▶ **What this task involves**:
For the data below, the lines that hold "flower" should be counted; only the resulting number is expected.
────────────────────────────────────────
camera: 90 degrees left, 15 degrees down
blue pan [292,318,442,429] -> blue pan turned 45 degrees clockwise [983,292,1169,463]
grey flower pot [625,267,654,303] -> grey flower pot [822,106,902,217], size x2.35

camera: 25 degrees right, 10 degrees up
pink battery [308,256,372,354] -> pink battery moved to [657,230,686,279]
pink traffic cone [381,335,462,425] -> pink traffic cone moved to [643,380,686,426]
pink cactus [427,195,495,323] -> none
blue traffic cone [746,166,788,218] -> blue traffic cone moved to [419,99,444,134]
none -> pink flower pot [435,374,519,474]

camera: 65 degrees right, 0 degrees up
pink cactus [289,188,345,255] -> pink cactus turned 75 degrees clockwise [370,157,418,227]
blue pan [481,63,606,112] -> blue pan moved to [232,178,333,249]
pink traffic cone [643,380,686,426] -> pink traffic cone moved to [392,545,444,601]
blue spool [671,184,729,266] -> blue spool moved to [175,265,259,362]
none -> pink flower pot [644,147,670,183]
────────────────────────────────────────
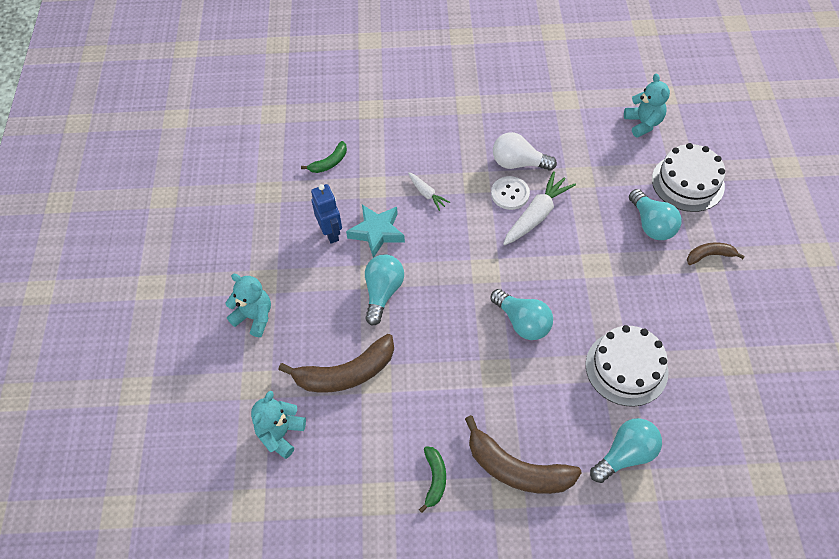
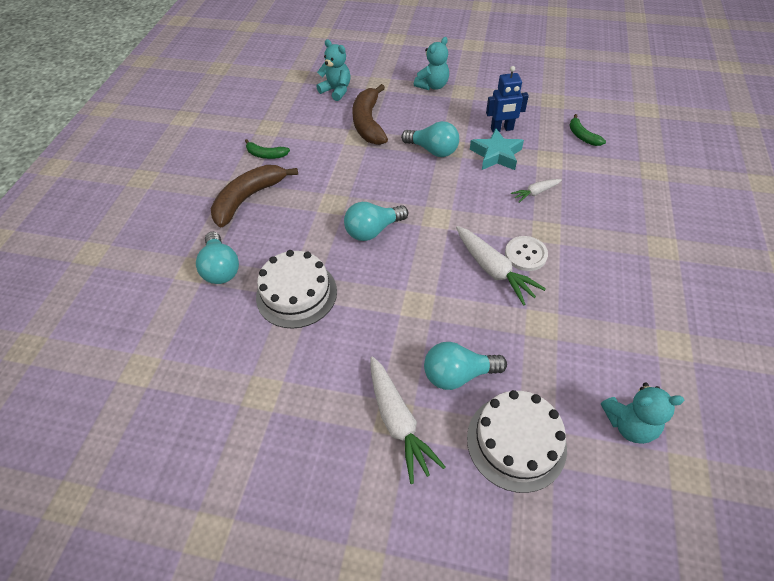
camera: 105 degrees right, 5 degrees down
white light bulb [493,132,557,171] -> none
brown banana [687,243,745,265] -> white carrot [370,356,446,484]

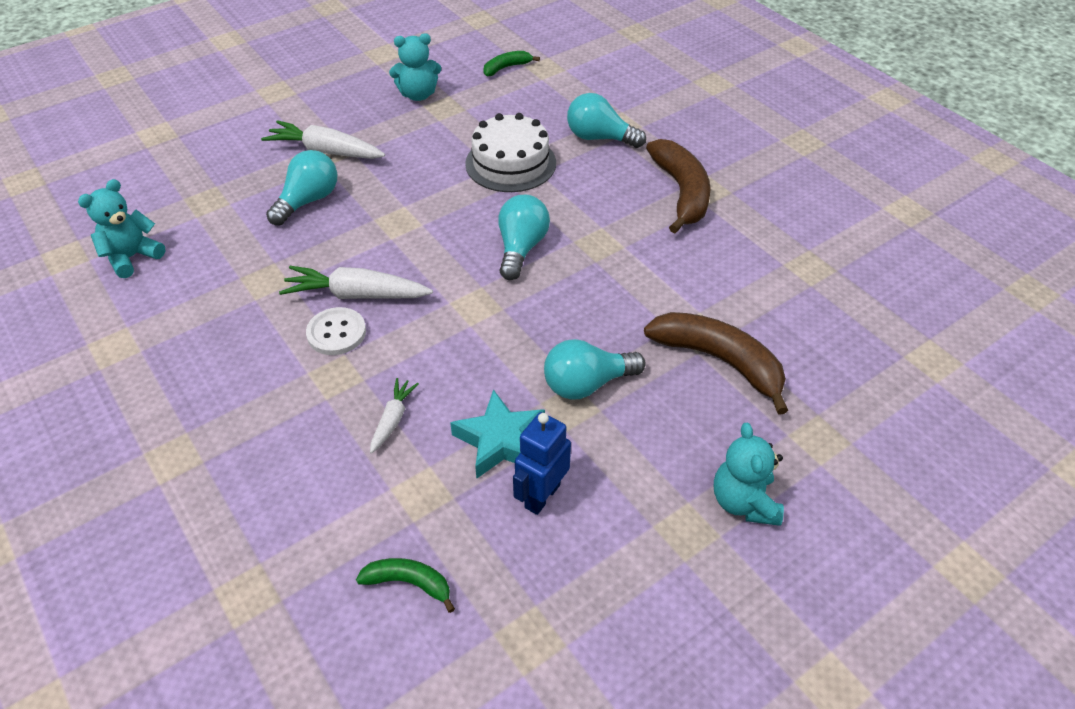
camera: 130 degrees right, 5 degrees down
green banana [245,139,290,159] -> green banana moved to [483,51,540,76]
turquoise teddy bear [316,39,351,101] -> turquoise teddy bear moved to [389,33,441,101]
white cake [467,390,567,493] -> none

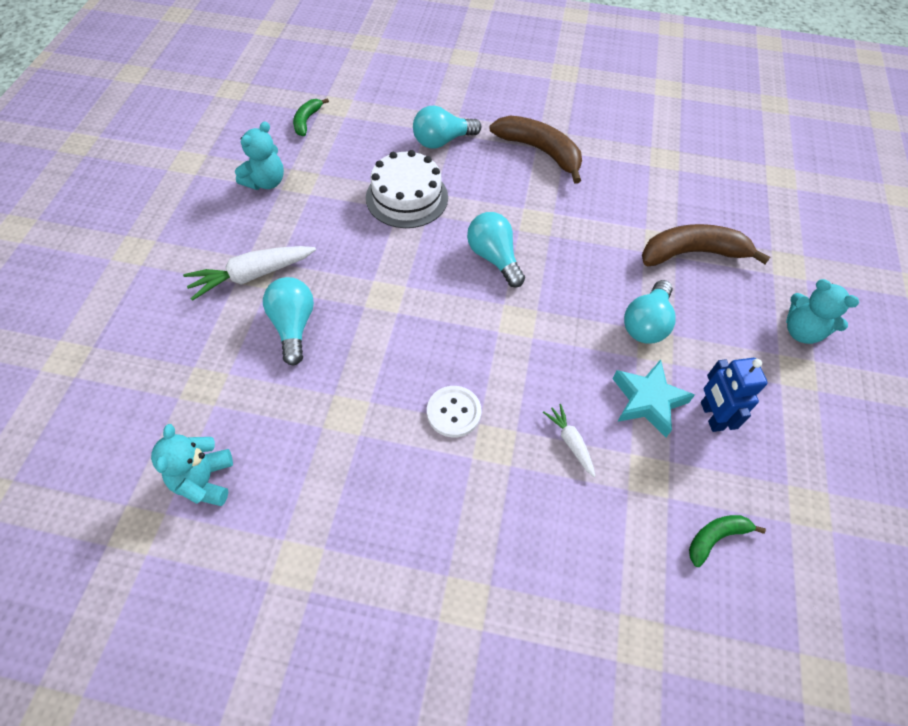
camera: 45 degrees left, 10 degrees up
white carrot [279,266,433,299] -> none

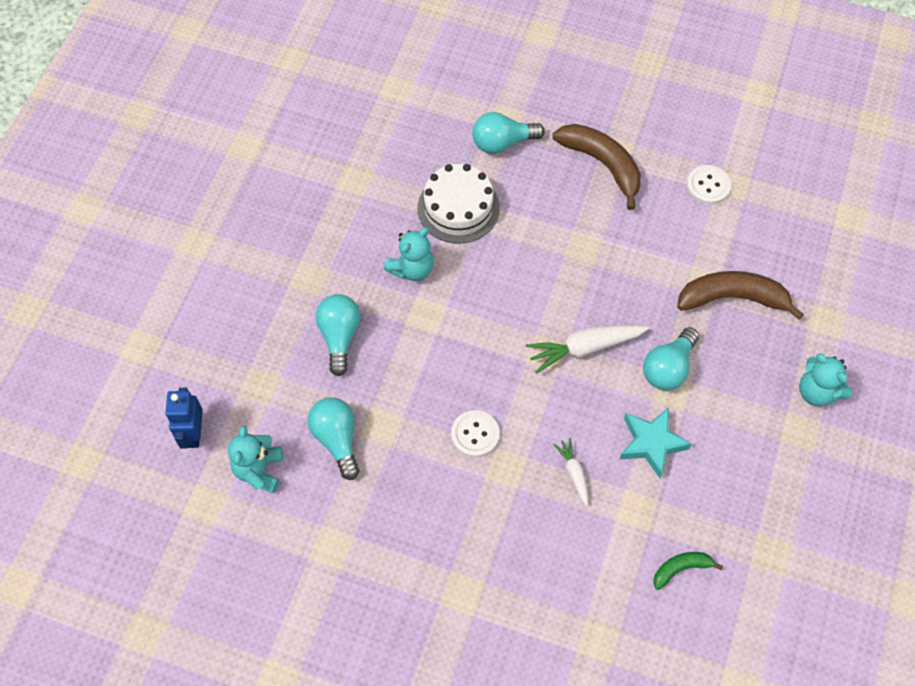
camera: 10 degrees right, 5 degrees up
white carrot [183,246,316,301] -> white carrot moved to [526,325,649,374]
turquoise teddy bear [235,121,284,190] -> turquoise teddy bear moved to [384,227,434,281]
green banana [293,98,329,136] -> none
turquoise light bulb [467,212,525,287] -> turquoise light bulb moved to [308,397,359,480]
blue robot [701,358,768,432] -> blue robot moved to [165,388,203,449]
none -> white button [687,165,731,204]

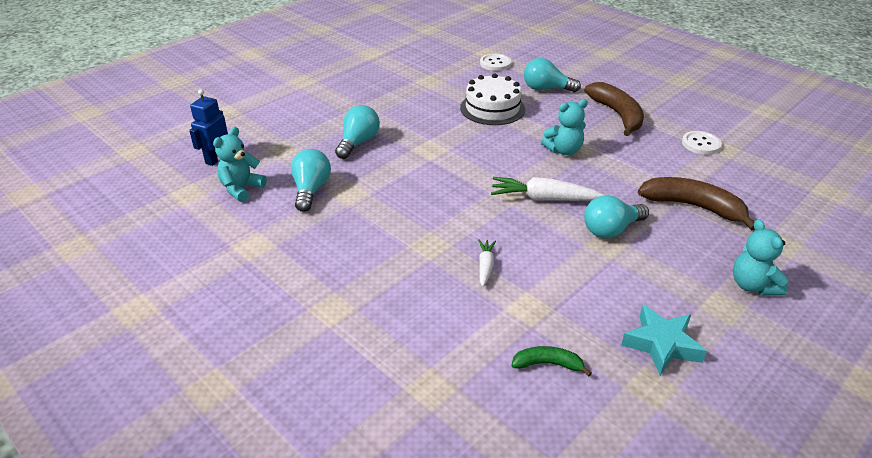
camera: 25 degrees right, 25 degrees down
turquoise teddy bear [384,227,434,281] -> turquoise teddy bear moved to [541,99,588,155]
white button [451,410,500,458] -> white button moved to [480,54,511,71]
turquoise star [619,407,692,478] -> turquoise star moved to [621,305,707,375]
────────────────────────────────────────
▶ **Answer**:
3